## EXERCISE GOAL
Don't include pictures. Quote the lines below from the first through the line that contains "camera: 40 degrees left, 10 degrees up".

***** PROVIDED DATA

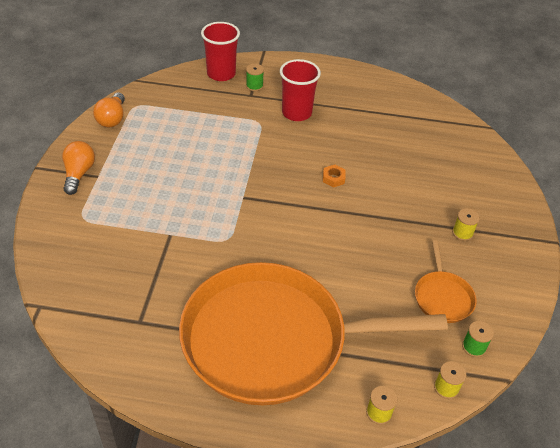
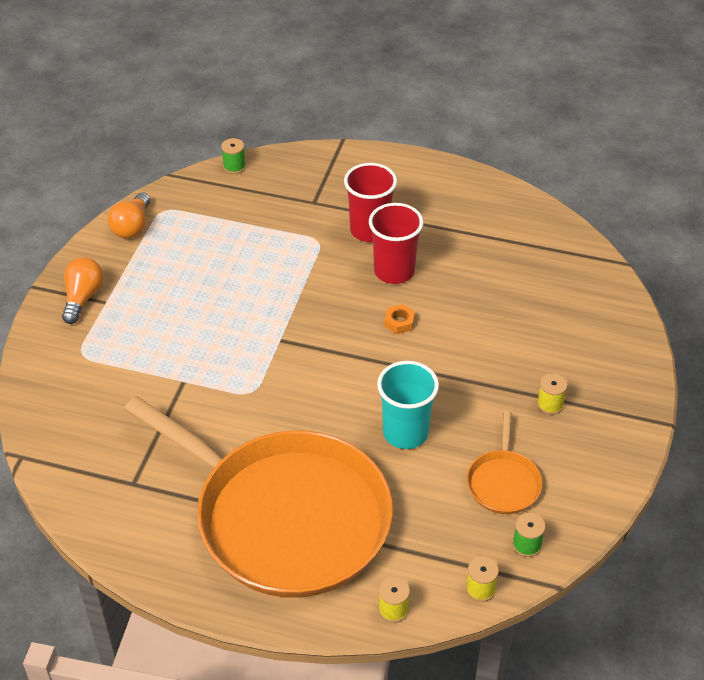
camera: 10 degrees right, 0 degrees up
(221, 74) = (280, 170): red cup -> red cup (394, 271)
(254, 86) = (321, 189): green spool -> green spool (234, 166)
(273, 340) = (285, 517): orange pan -> orange pan turned 150 degrees counterclockwise
(356, 263) = (405, 433): none -> turquoise cup

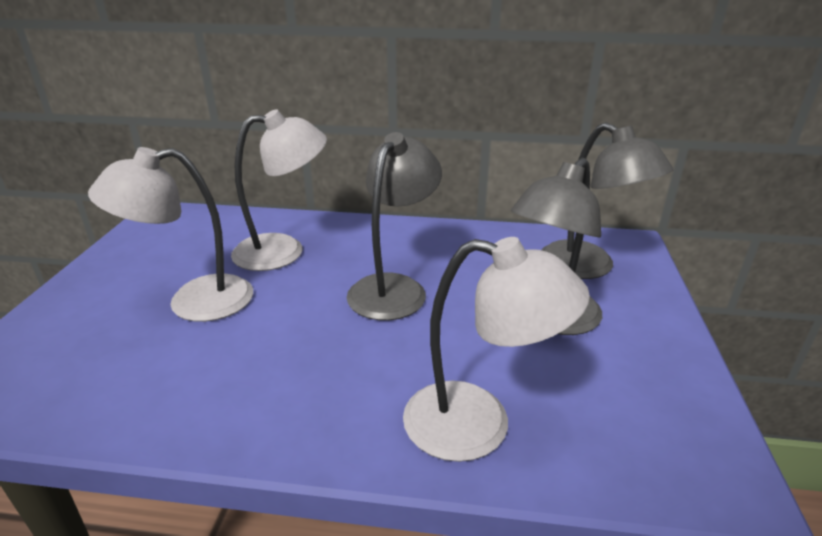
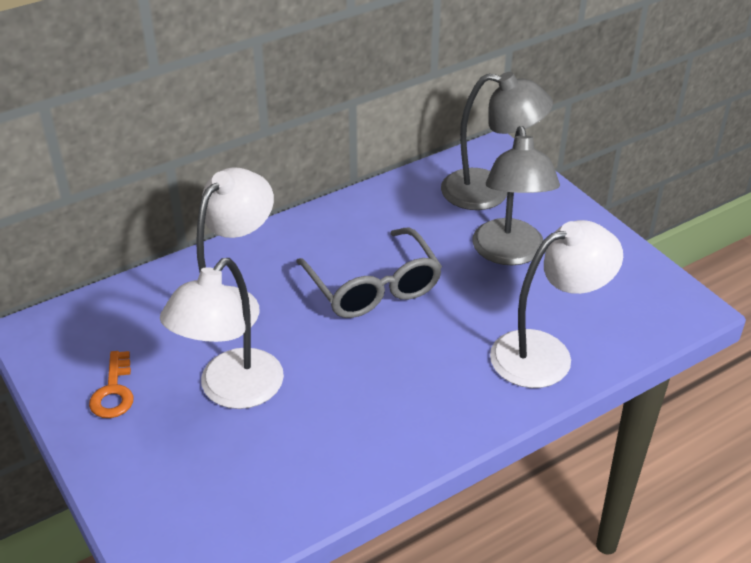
camera: 40 degrees left, 10 degrees up
(136, 264) = (113, 391): none -> orange key
(394, 288) = (373, 287): grey lamp -> grey glasses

**********

## WRITTEN SOLUTION
camera: 10 degrees right, 0 degrees up
(221, 74) = (280, 170): red cup -> red cup (394, 271)
(254, 86) = (321, 189): green spool -> green spool (234, 166)
(273, 340) = (285, 517): orange pan -> orange pan turned 150 degrees counterclockwise
(356, 263) = (405, 433): none -> turquoise cup

camera: 40 degrees left, 10 degrees up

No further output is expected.